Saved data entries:
=== Section Start ===

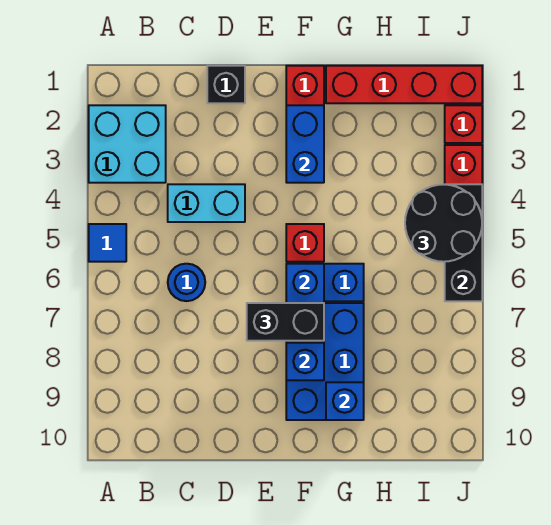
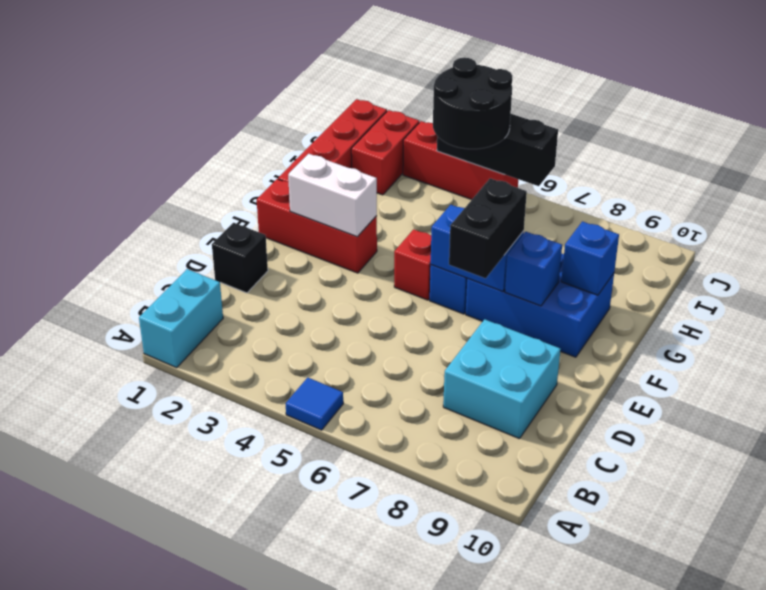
cyan brick A2:B3 level 1 -> cyan brick C8:D9 level 1
cyan brick C4:D4 level 1 -> cyan brick A1:B1 level 1
blue round brick C6 level 1 -> none
blue brick F2:F3 level 2 -> white brick F2:F3 level 2
red brick J2 level 1 -> red brick I2:J2 level 1

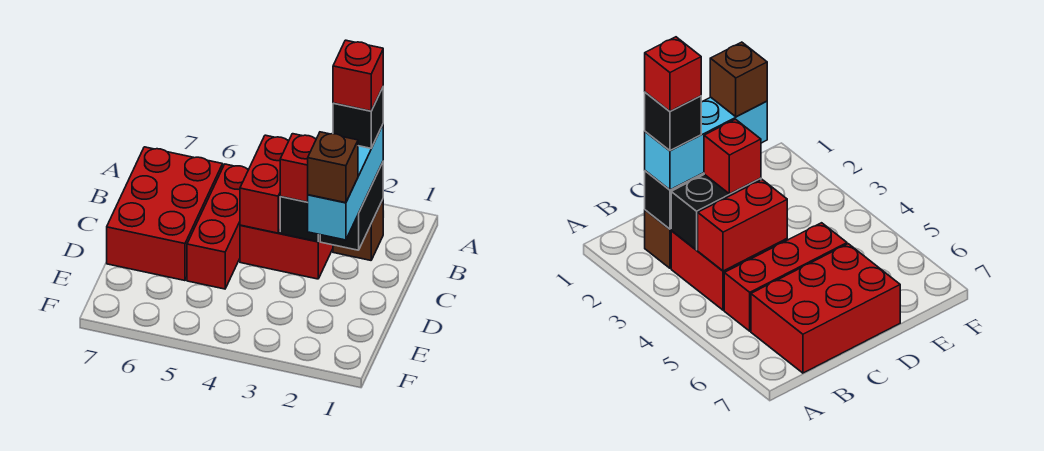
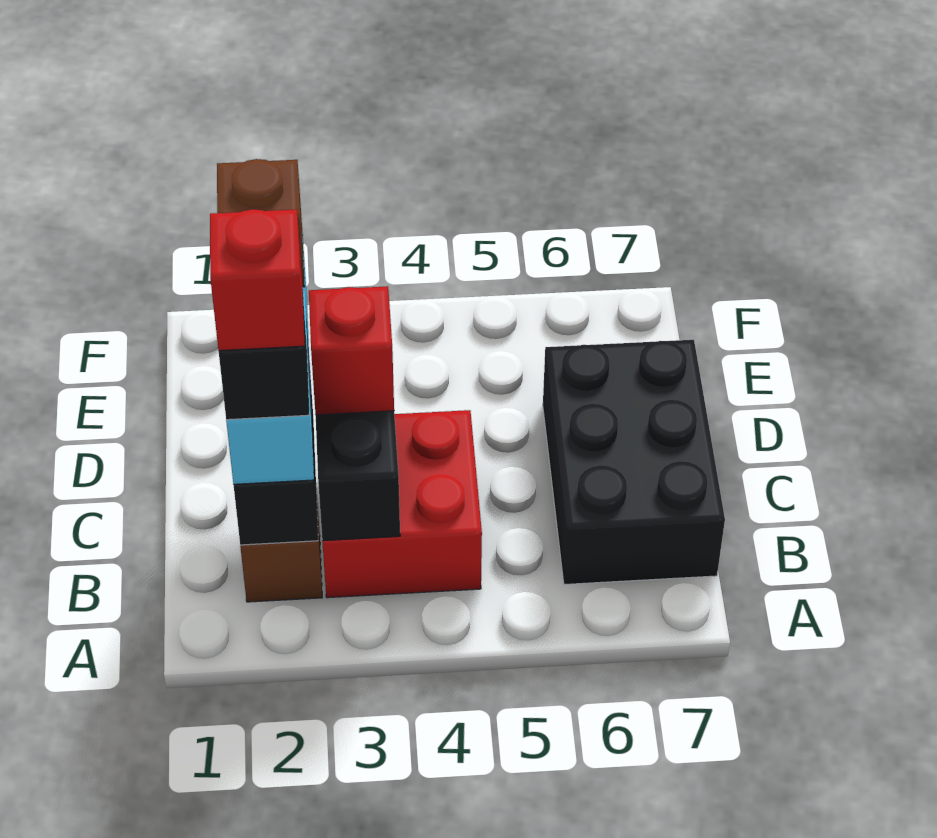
red brick B4:C4 level 2 -> none
red brick B5:D5 level 1 -> none
red brick B6:D7 level 1 -> black brick B6:D7 level 1

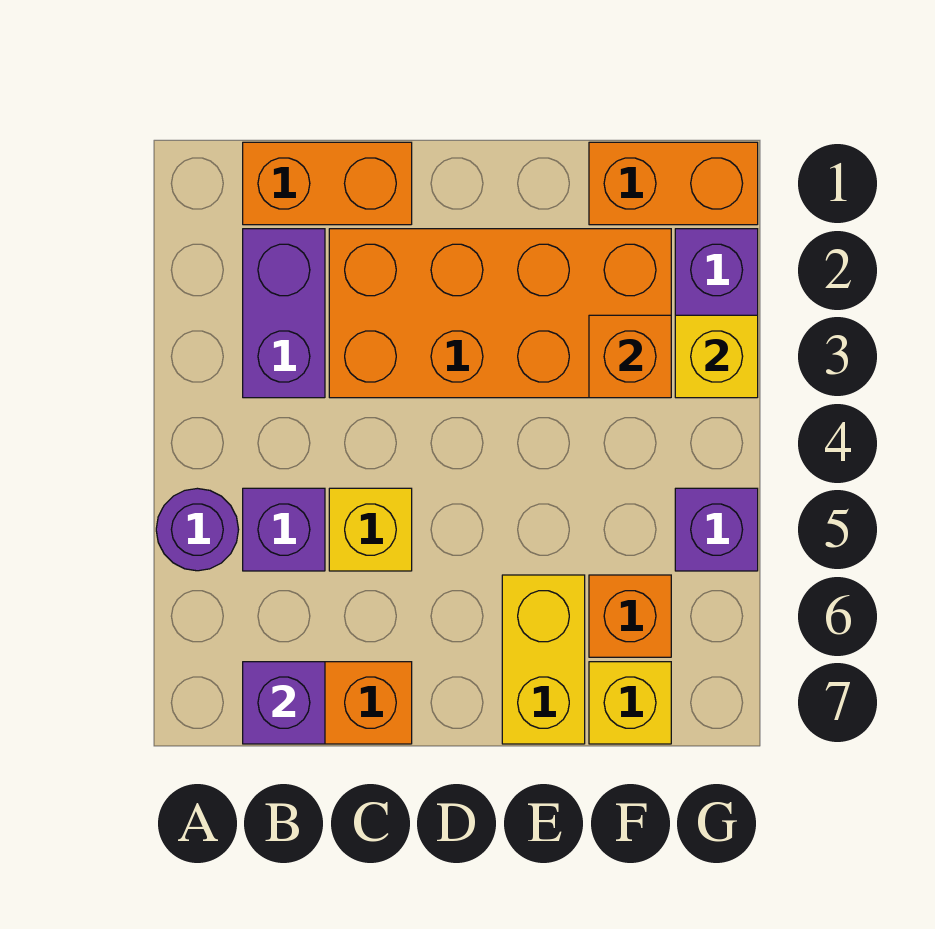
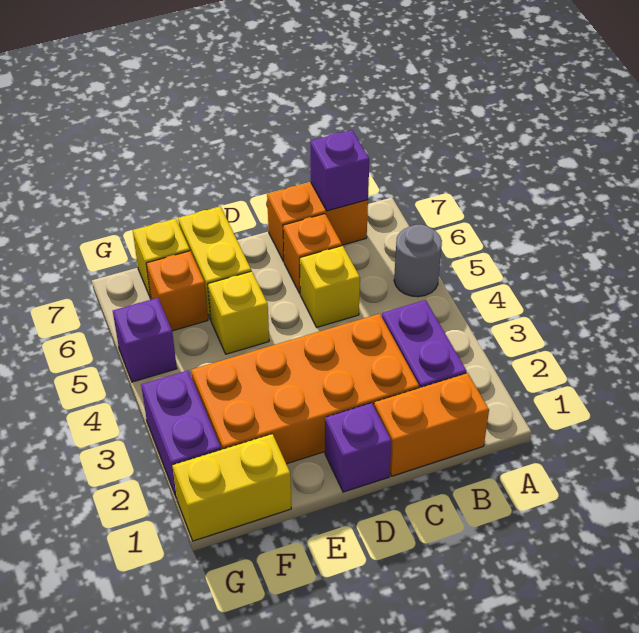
purple round brick A5 level 1 -> grey round brick A5 level 1
purple brick B5 level 1 -> purple brick D1 level 1
orange brick F1:G1 level 1 -> yellow brick F1:G1 level 1
orange brick F3 level 2 -> orange brick C6 level 1
yellow brick G3 level 2 -> yellow brick E5 level 1

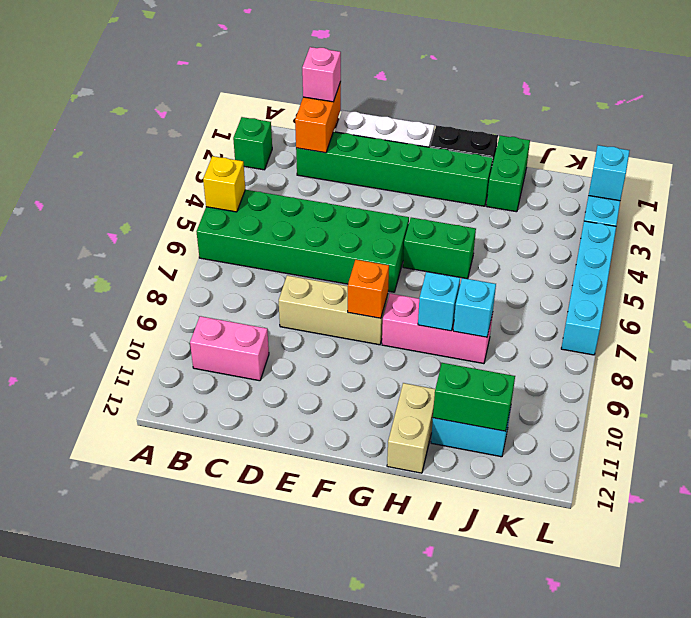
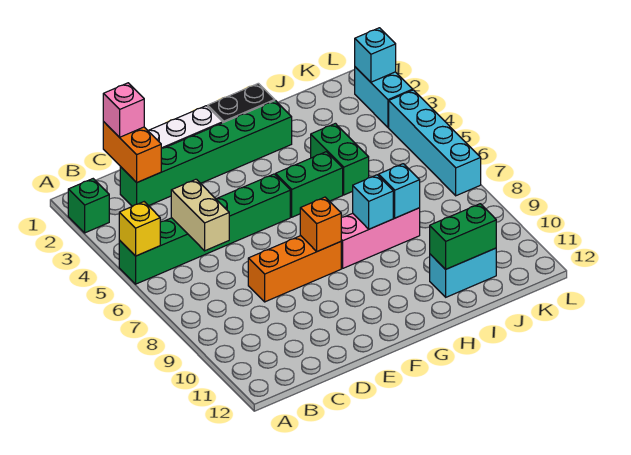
green brick A5:F6 level 1 -> green brick A5:F5 level 1
pink brick B10:C10 level 1 -> none
tan brick D8:F8 level 1 -> orange brick D8:F8 level 1
tan brick H11:H12 level 1 -> tan brick C5:C6 level 2
green brick I1:I2 level 1 -> green brick I4:I5 level 1

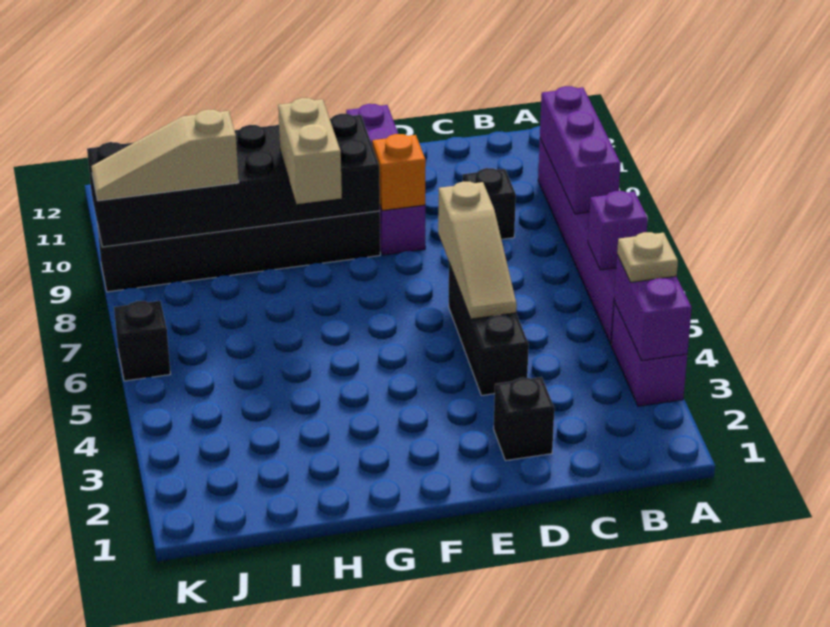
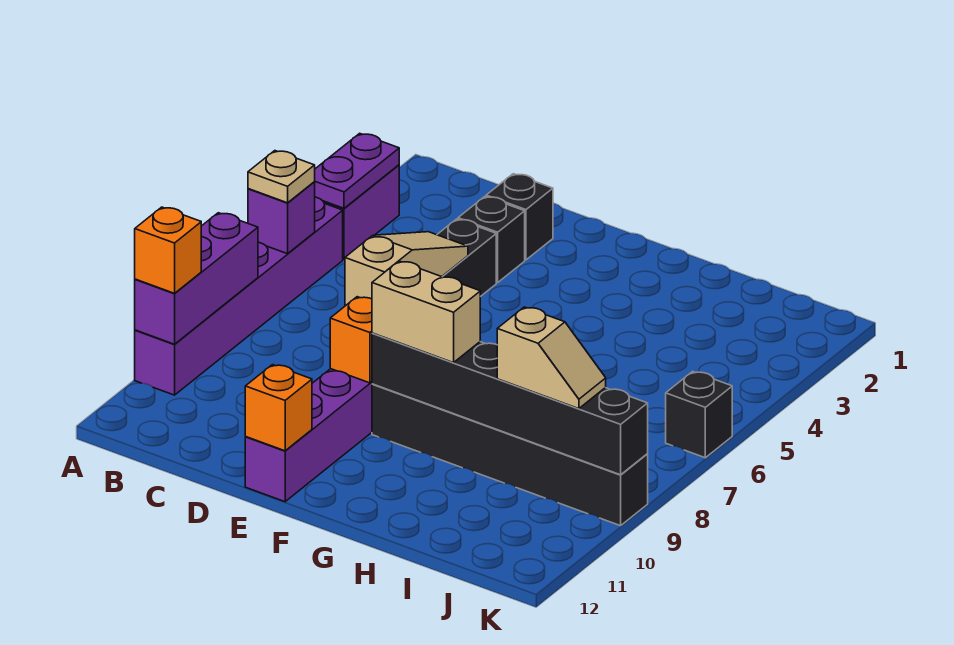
purple brick A3:A4 level 2 -> purple plate A3:A4 level 2
tan plate A4 level 3 -> tan plate A6 level 3
none -> orange brick A10 level 3
black brick C9 level 1 -> black brick D3 level 1
none -> orange brick E12 level 2
black brick F9:K10 level 2 -> black brick F9:K9 level 2
tan brick G8:G9 level 3 -> tan brick F9:G9 level 3
tan slope I9:K9 level 3 top I -> tan slope I9:J9 level 3 top I

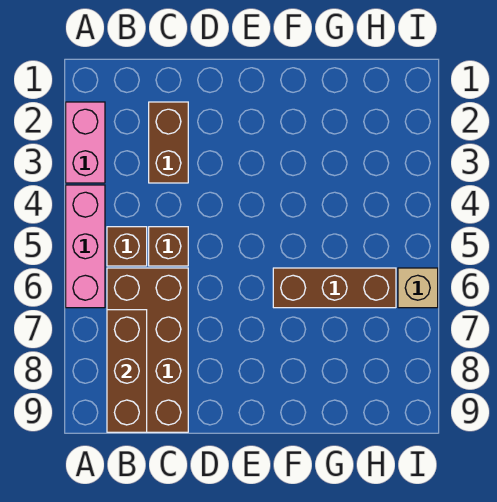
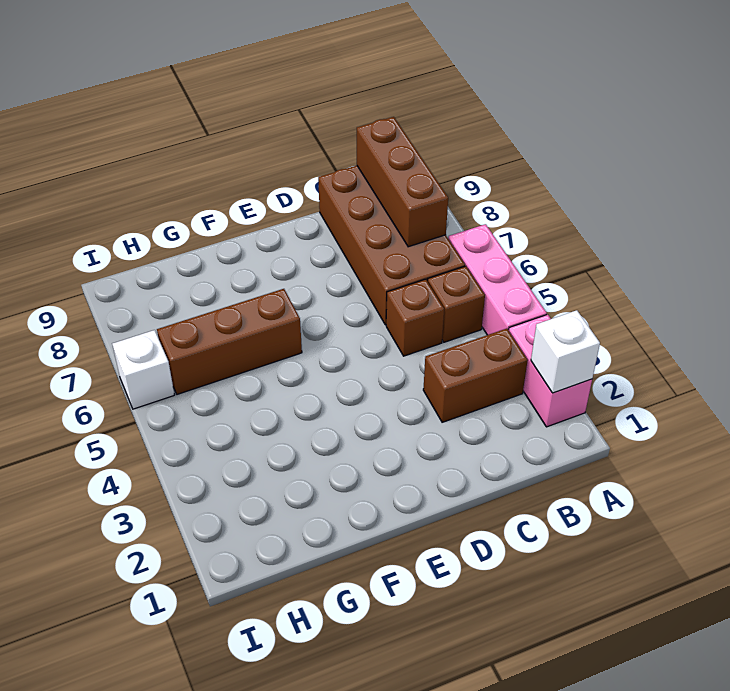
none -> white brick A2 level 2
brown brick C2:C3 level 1 -> brown brick B3:C3 level 1
tan brick I6 level 1 -> white brick I6 level 1

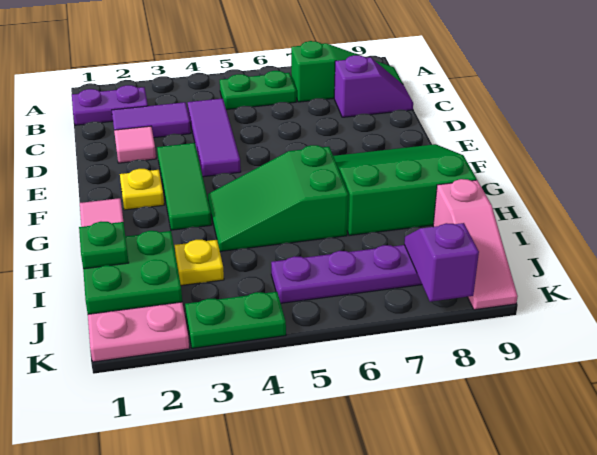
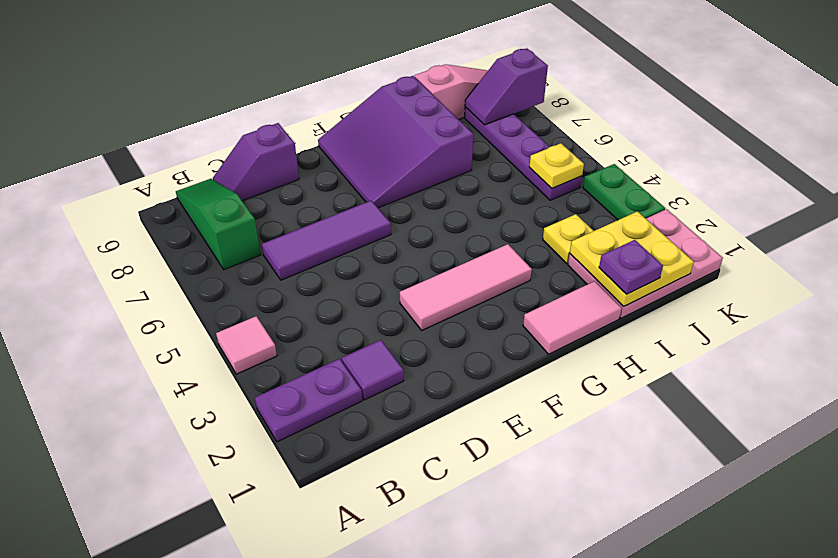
purple plate B1:B2 level 1 -> purple plate A2:B2 level 1
green plate B5:B6 level 1 -> none
purple tile C2:C3 level 1 -> purple tile C2 level 1
purple tile C4:E4 level 1 -> purple tile C6:E6 level 1
purple slope C8:C9 level 1 top 8 -> purple slope C9:D9 level 1 top D
pink tile D2 level 1 -> pink tile A4 level 1
green tile E3:G3 level 1 -> pink tile E3:G3 level 1
yellow plate F2 level 1 -> yellow plate J5 level 2
green slope F7:H9 level 1 top H -> purple slope F7:H9 level 1 top H
green slope G4:H6 level 1 top 6 -> none
green plate I1:J2 level 2 -> yellow plate I1:J2 level 2
green plate I1 level 3 -> purple plate I1 level 3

=== Section End ===

* [What is needed] All preceding records should be duplicated verbatim, images excepted.

* [Reply]
cyan brick A2:B3 level 1 -> cyan brick C8:D9 level 1
cyan brick C4:D4 level 1 -> cyan brick A1:B1 level 1
blue round brick C6 level 1 -> none
blue brick F2:F3 level 2 -> white brick F2:F3 level 2
red brick J2 level 1 -> red brick I2:J2 level 1

red brick B4:C4 level 2 -> none
red brick B5:D5 level 1 -> none
red brick B6:D7 level 1 -> black brick B6:D7 level 1

purple round brick A5 level 1 -> grey round brick A5 level 1
purple brick B5 level 1 -> purple brick D1 level 1
orange brick F1:G1 level 1 -> yellow brick F1:G1 level 1
orange brick F3 level 2 -> orange brick C6 level 1
yellow brick G3 level 2 -> yellow brick E5 level 1

green brick A5:F6 level 1 -> green brick A5:F5 level 1
pink brick B10:C10 level 1 -> none
tan brick D8:F8 level 1 -> orange brick D8:F8 level 1
tan brick H11:H12 level 1 -> tan brick C5:C6 level 2
green brick I1:I2 level 1 -> green brick I4:I5 level 1

purple brick A3:A4 level 2 -> purple plate A3:A4 level 2
tan plate A4 level 3 -> tan plate A6 level 3
none -> orange brick A10 level 3
black brick C9 level 1 -> black brick D3 level 1
none -> orange brick E12 level 2
black brick F9:K10 level 2 -> black brick F9:K9 level 2
tan brick G8:G9 level 3 -> tan brick F9:G9 level 3
tan slope I9:K9 level 3 top I -> tan slope I9:J9 level 3 top I

none -> white brick A2 level 2
brown brick C2:C3 level 1 -> brown brick B3:C3 level 1
tan brick I6 level 1 -> white brick I6 level 1

purple plate B1:B2 level 1 -> purple plate A2:B2 level 1
green plate B5:B6 level 1 -> none
purple tile C2:C3 level 1 -> purple tile C2 level 1
purple tile C4:E4 level 1 -> purple tile C6:E6 level 1
purple slope C8:C9 level 1 top 8 -> purple slope C9:D9 level 1 top D
pink tile D2 level 1 -> pink tile A4 level 1
green tile E3:G3 level 1 -> pink tile E3:G3 level 1
yellow plate F2 level 1 -> yellow plate J5 level 2
green slope F7:H9 level 1 top H -> purple slope F7:H9 level 1 top H
green slope G4:H6 level 1 top 6 -> none
green plate I1:J2 level 2 -> yellow plate I1:J2 level 2
green plate I1 level 3 -> purple plate I1 level 3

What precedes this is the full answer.